Version difference data:

╭──

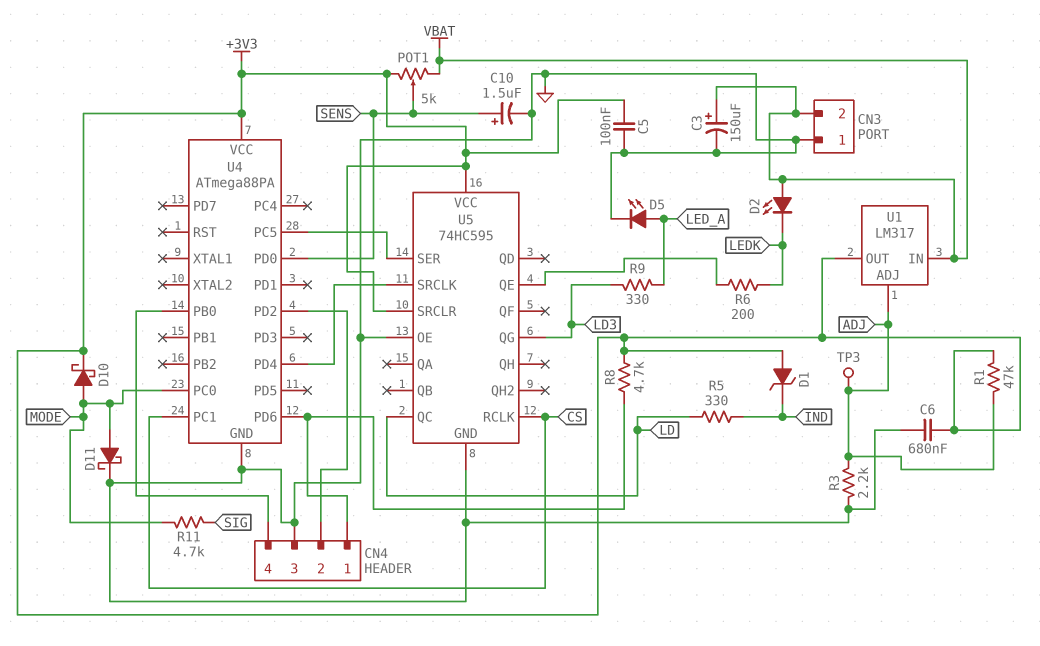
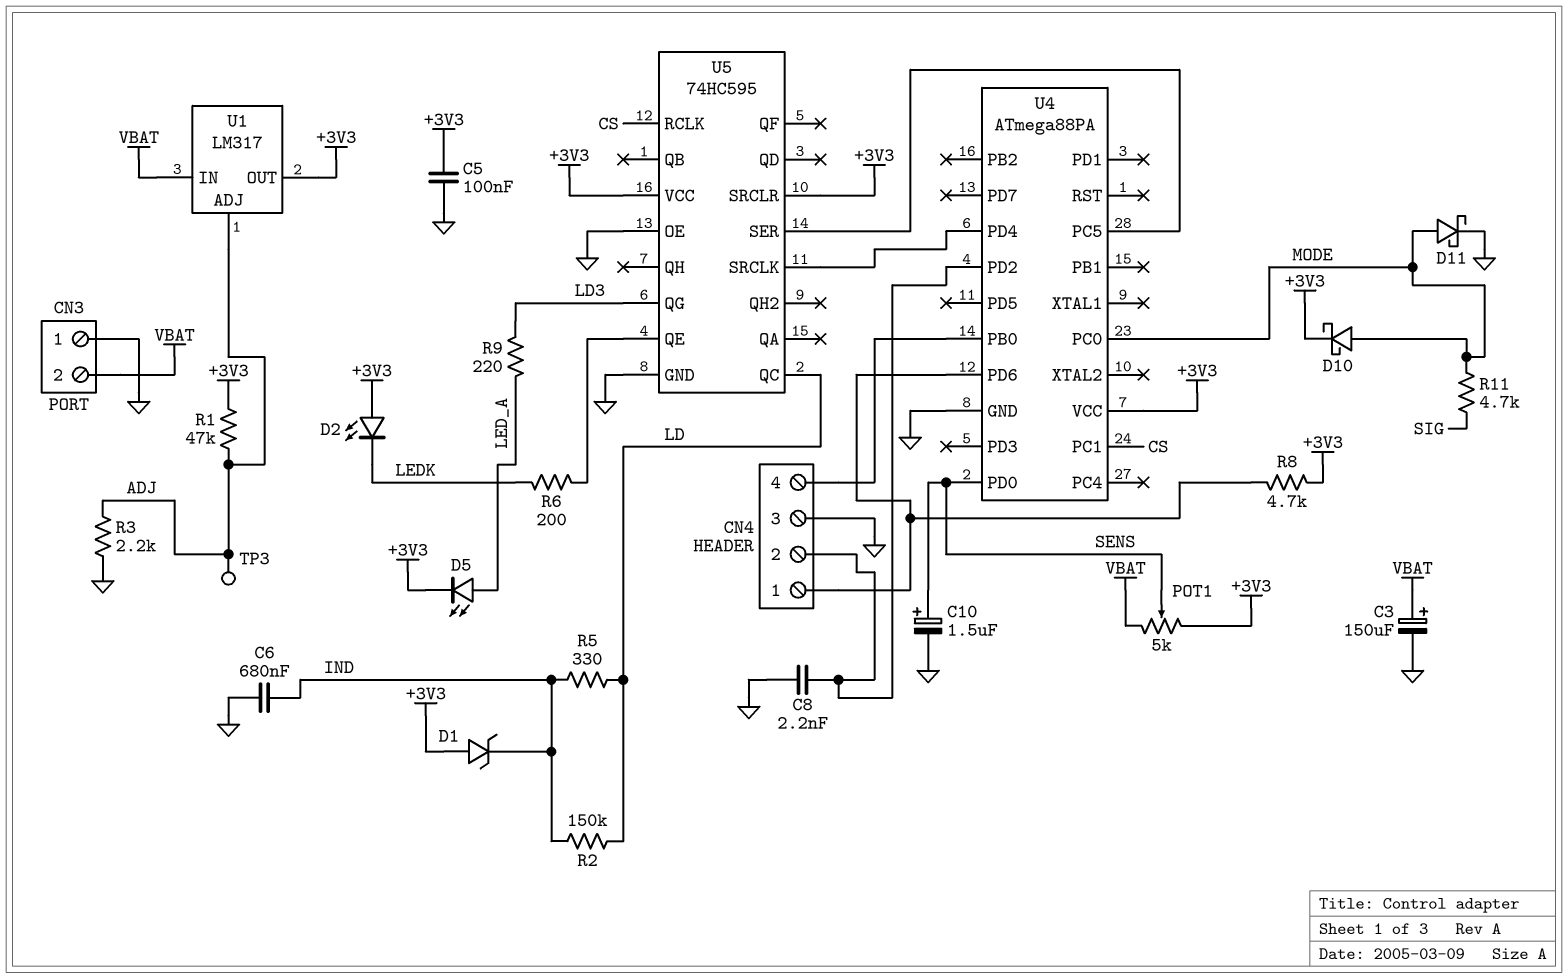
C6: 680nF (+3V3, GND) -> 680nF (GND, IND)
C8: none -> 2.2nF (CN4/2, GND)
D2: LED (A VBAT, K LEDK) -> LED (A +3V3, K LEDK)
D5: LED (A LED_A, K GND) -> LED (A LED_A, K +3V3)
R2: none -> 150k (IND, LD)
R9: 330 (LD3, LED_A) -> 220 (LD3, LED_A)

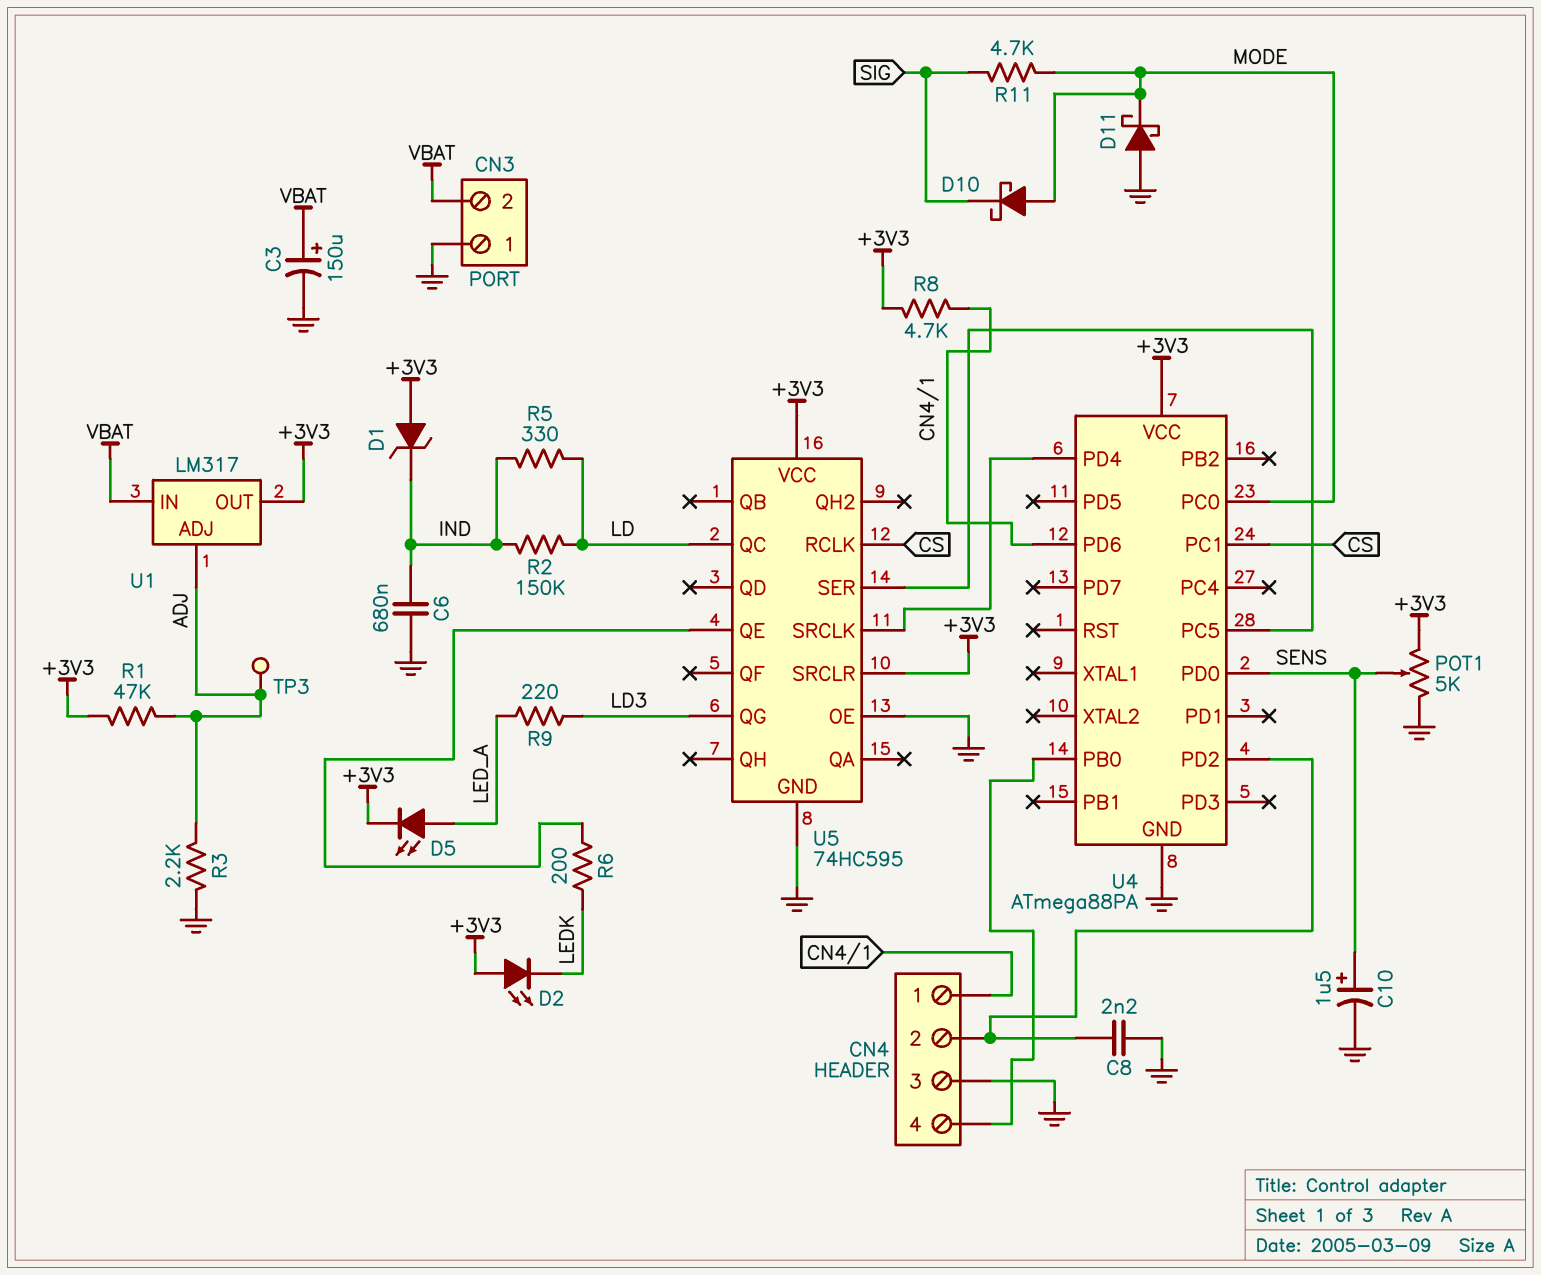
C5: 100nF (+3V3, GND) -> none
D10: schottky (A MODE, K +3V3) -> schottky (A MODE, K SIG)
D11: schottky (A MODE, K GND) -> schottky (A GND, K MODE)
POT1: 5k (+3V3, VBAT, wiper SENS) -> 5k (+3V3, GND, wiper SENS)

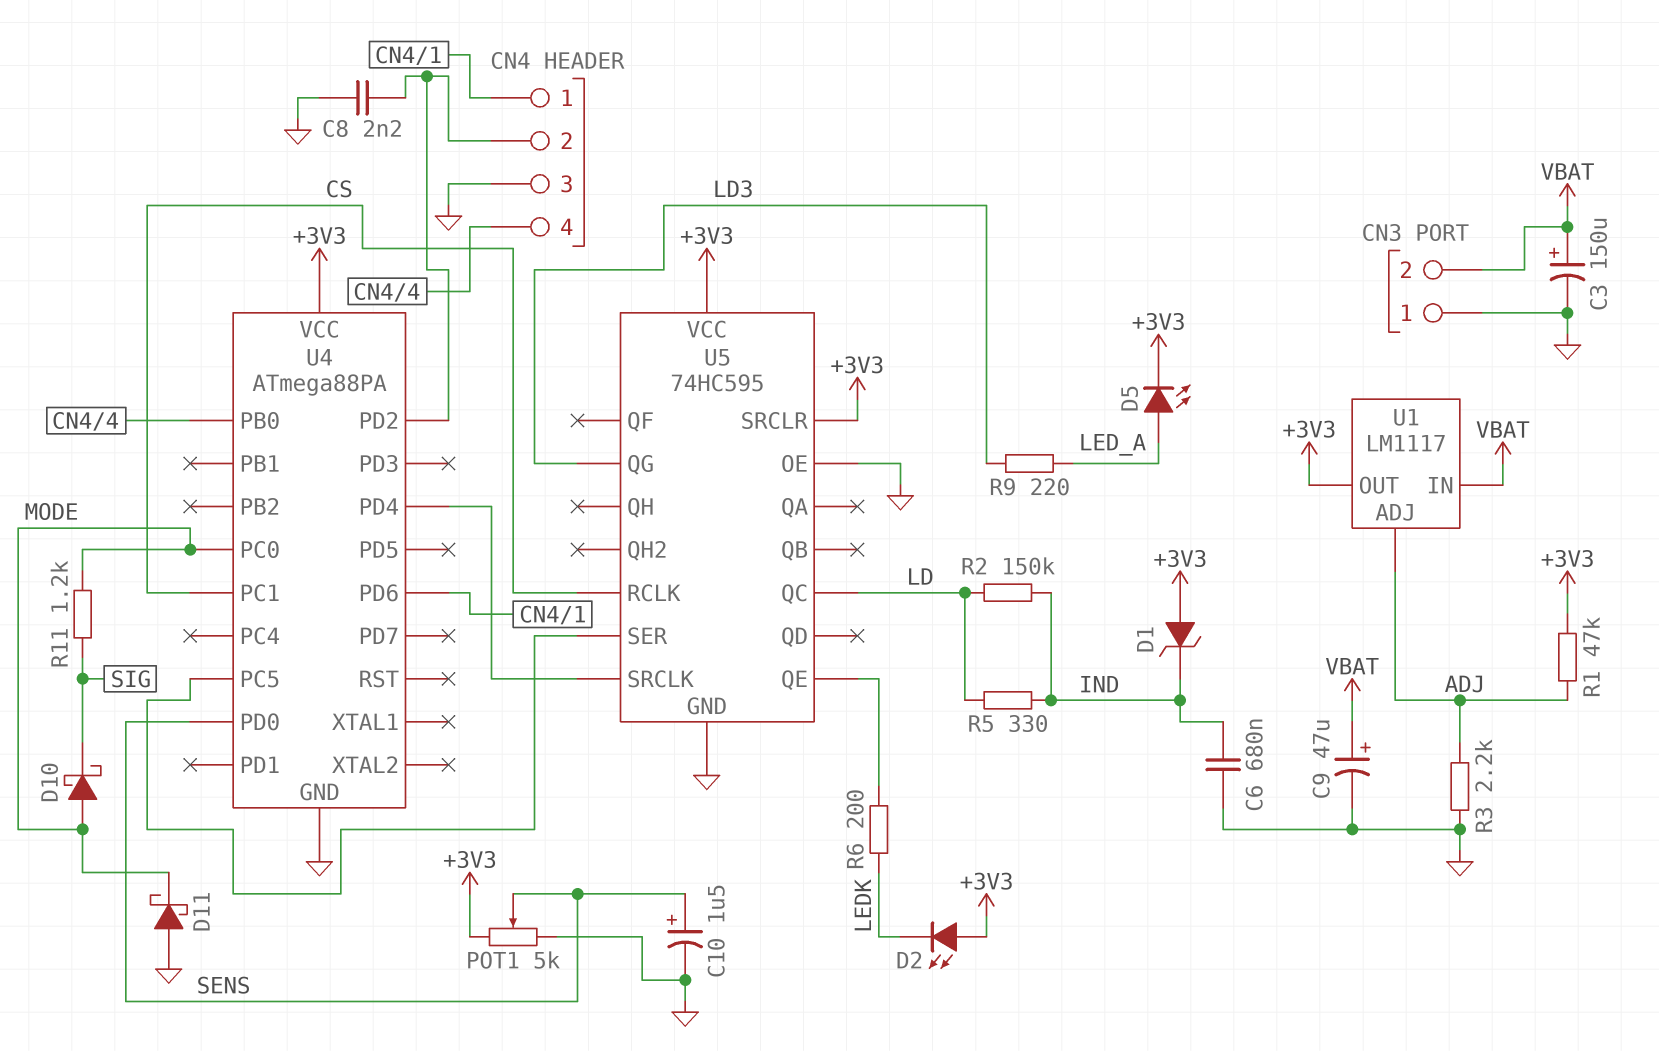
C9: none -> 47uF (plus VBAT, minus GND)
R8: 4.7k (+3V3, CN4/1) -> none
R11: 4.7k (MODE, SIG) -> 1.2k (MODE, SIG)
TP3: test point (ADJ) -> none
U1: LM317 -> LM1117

╰──

To do: Reproduce the final stretch of the data above: every line from the one holding "R11: 4.7k (MODE, SIG) -> 1.2k (MODE, SIG)" through the end, inclusive, exactly as written and nothing else.

Completed exercise:
R11: 4.7k (MODE, SIG) -> 1.2k (MODE, SIG)
TP3: test point (ADJ) -> none
U1: LM317 -> LM1117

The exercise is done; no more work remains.